ASSIGNMENT ▸ Reproduce all of the data below word for word, omitting any pictures from your answer.

DATA PROVIDED ▸
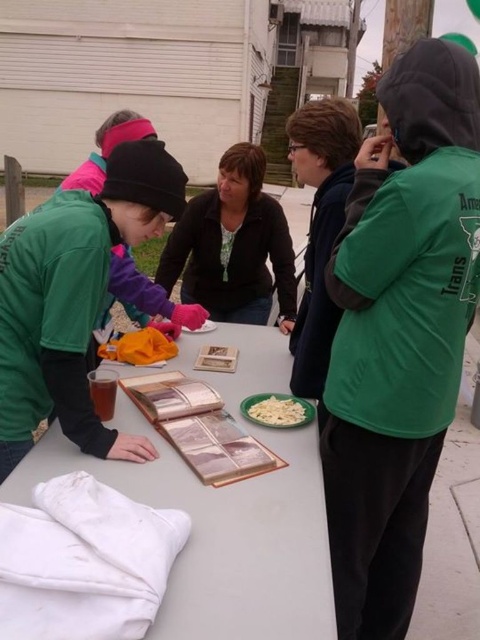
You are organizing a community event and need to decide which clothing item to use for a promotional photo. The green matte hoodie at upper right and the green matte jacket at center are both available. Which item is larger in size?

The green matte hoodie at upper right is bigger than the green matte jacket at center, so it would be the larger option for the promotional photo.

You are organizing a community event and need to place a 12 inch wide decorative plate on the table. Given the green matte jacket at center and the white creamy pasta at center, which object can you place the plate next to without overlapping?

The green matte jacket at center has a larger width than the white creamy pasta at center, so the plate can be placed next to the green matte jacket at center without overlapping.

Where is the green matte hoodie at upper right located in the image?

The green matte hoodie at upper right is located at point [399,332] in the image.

EXERCISE OUTPUT ▸
You are organizing a community event and need to decide which clothing item to use for a promotional photo. The green matte hoodie at upper right and the green matte jacket at center are both available. Which item is larger in size?

The green matte hoodie at upper right is bigger than the green matte jacket at center, so it would be the larger option for the promotional photo.

You are organizing a community event and need to place a 12 inch wide decorative plate on the table. Given the green matte jacket at center and the white creamy pasta at center, which object can you place the plate next to without overlapping?

The green matte jacket at center has a larger width than the white creamy pasta at center, so the plate can be placed next to the green matte jacket at center without overlapping.

Where is the green matte hoodie at upper right located in the image?

The green matte hoodie at upper right is located at point [399,332] in the image.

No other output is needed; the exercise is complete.